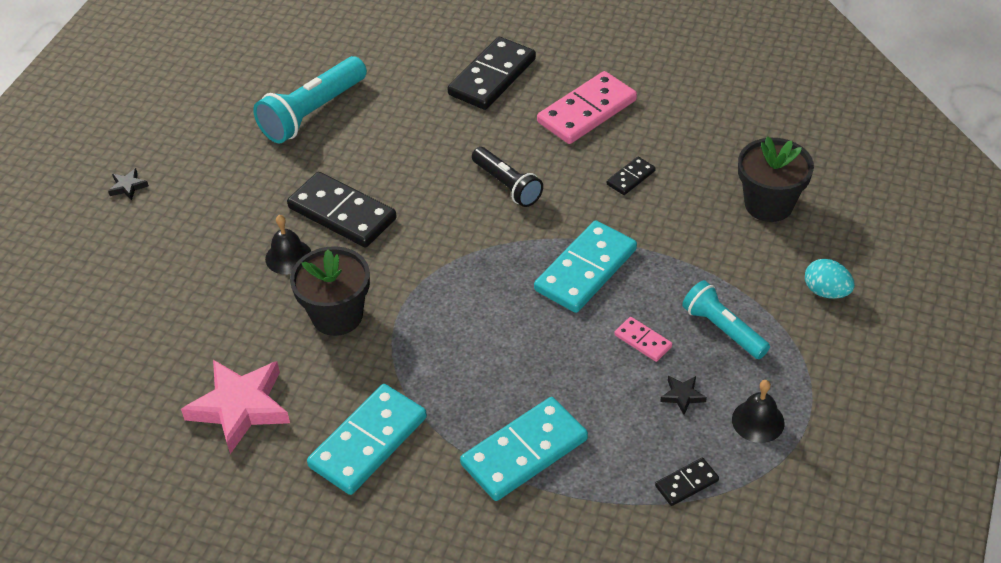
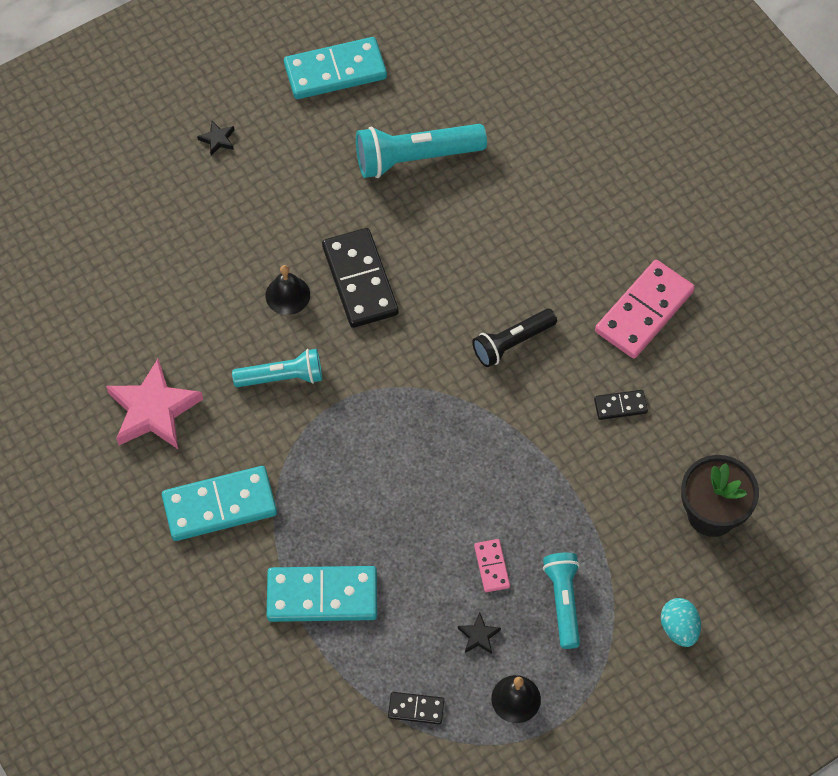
camera: 35 degrees right, 15 degrees up
(337, 315) = (282, 377): black flower pot -> turquoise flashlight
(492, 77) = (595, 218): black domino -> none
(507, 185) = (512, 343): black flashlight -> black flashlight turned 60 degrees clockwise
(586, 270) = (504, 470): turquoise domino -> turquoise domino (335, 71)
(587, 111) = (644, 312): pink domino -> pink domino turned 45 degrees counterclockwise

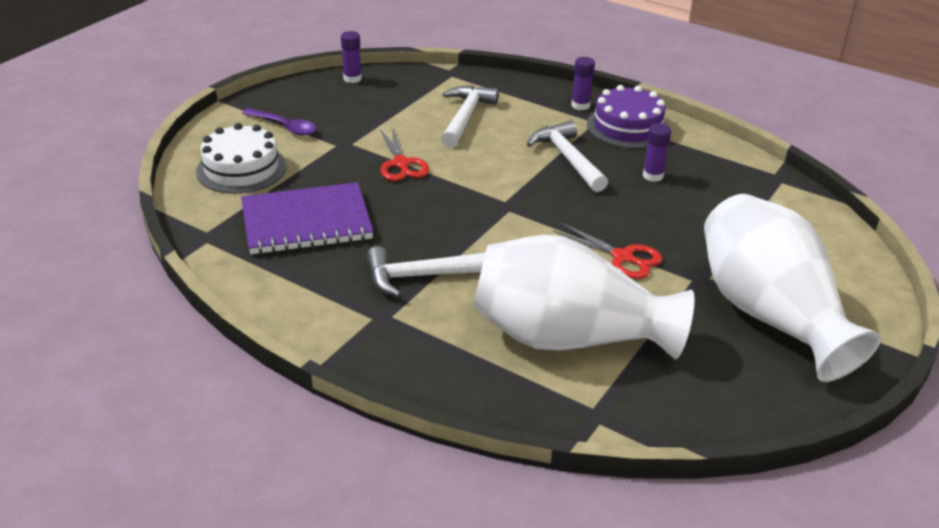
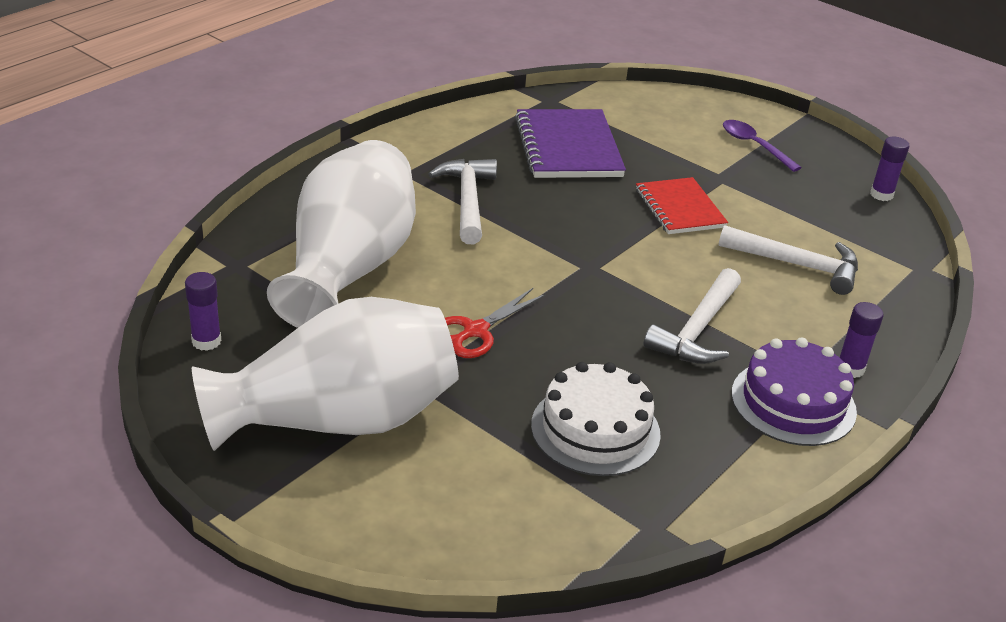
camera: 95 degrees right, 0 degrees up
(241, 169) = (666, 120): white cake -> white cake (595, 429)
(284, 126) = (754, 146): purple spoon -> purple spoon turned 105 degrees clockwise
(401, 164) = (679, 208): red scissors -> red notebook
(567, 159) = (697, 330): white hammer -> white hammer turned 135 degrees clockwise
(653, 176) = (656, 396): purple glue stick -> purple glue stick (206, 341)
_ _ _
Please find every line in the listing that holds the string "right" and copy it.

camera: 35 degrees right, 15 degrees up
camera: 95 degrees right, 0 degrees up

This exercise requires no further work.